- Activity: Bring together copies of the lines in the data below that contain the word "yellow".
------ Data listing
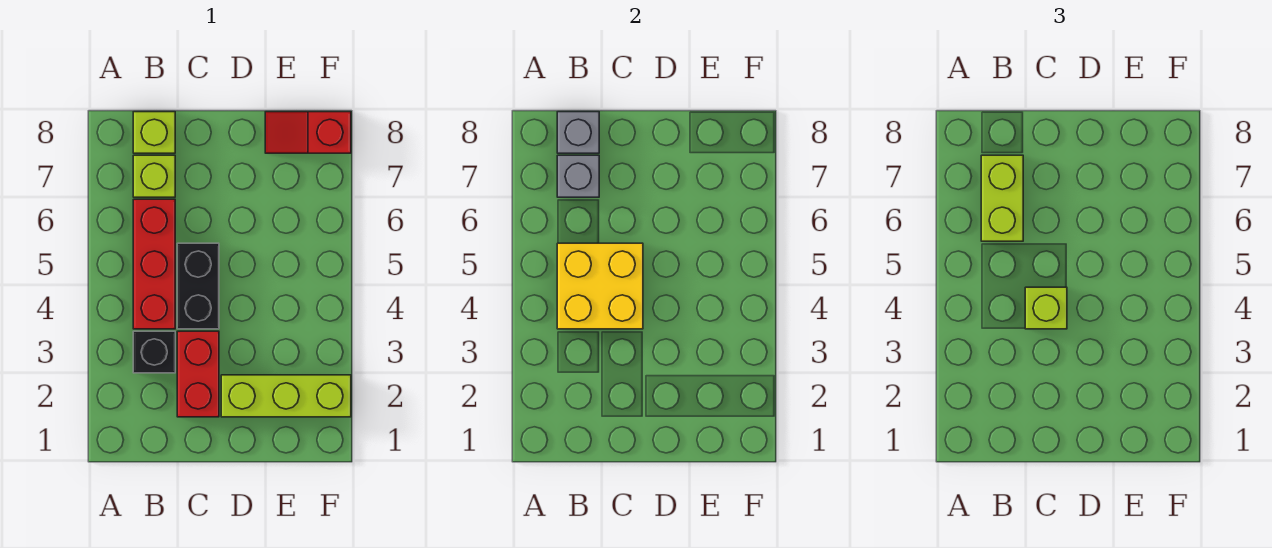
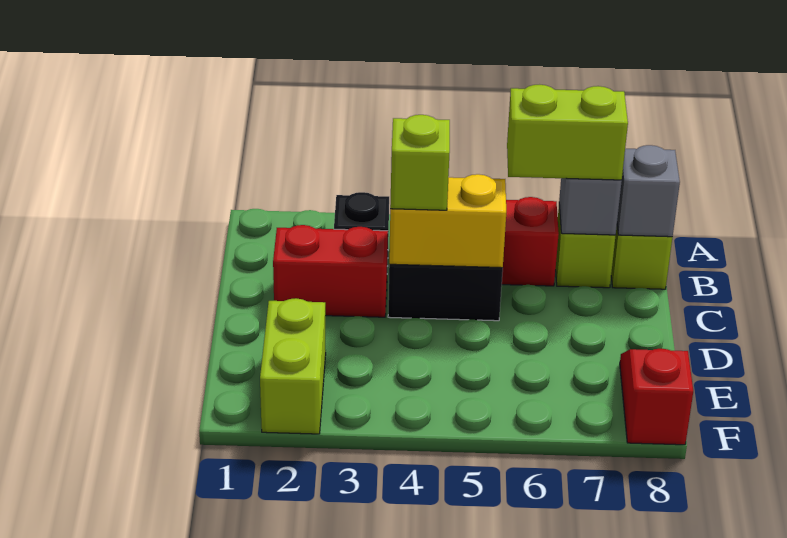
yellow brick B4:C5 level 2 -> yellow brick C4:C5 level 2
lime brick D2:F2 level 1 -> lime brick E2:F2 level 1

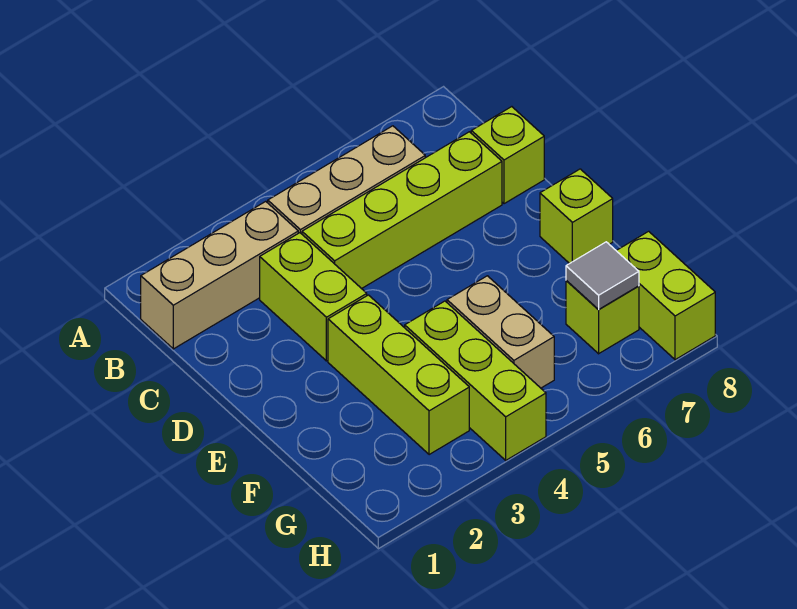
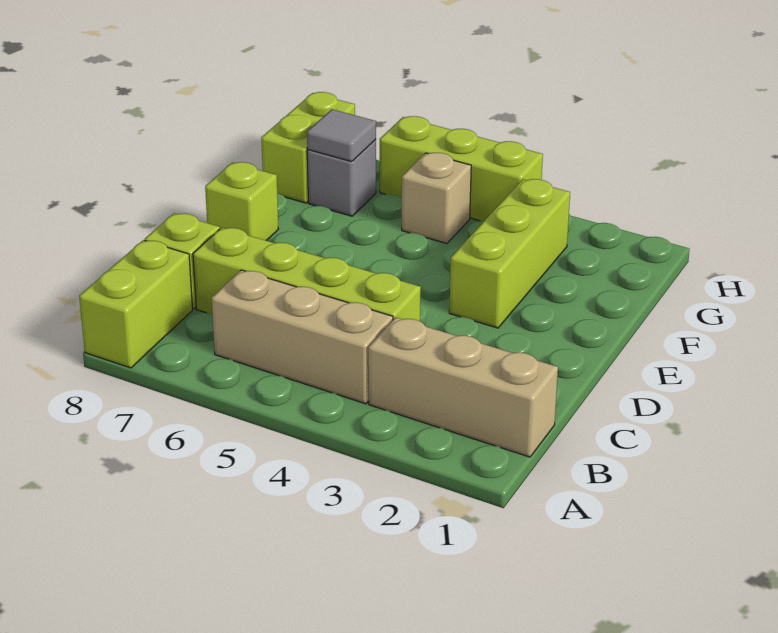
lime brick C3:D3 level 1 -> lime brick A8:B8 level 1
lime brick F4:H4 level 1 -> lime brick H4:H6 level 1
tan brick F5:G5 level 1 -> tan brick G5 level 1
lime brick G7 level 1 -> grey brick G7 level 1

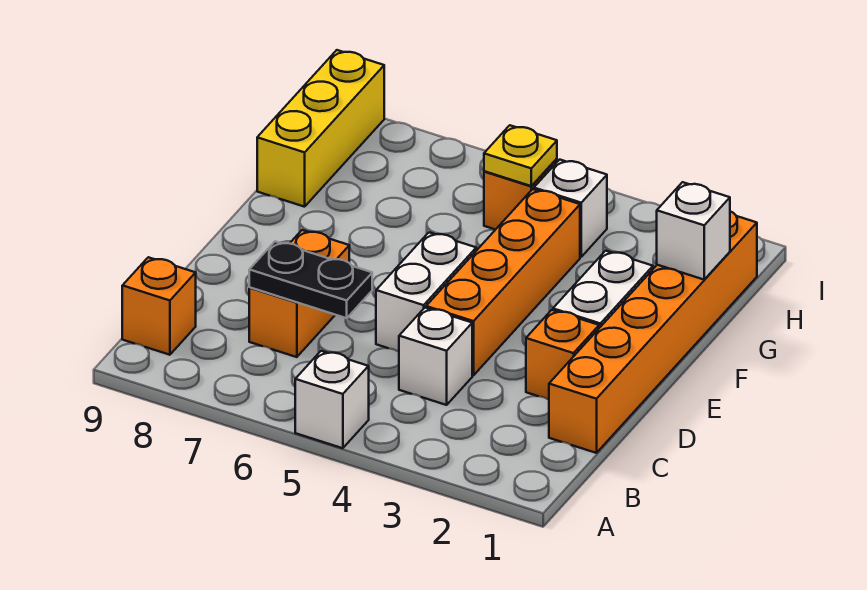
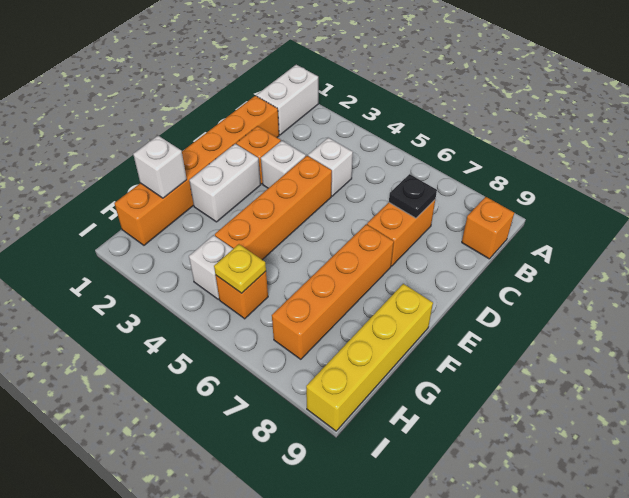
white brick A5 level 1 -> white brick D3 level 1
black plate C6:C7 level 2 -> black plate C7 level 2
white brick D5:E5 level 1 -> white brick A1:B1 level 1
none -> orange brick E7:H7 level 1
yellow brick G9:I9 level 1 -> yellow brick F9:I9 level 1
------------
- Result of this task:
yellow brick B4:C5 level 2 -> yellow brick C4:C5 level 2
yellow brick G9:I9 level 1 -> yellow brick F9:I9 level 1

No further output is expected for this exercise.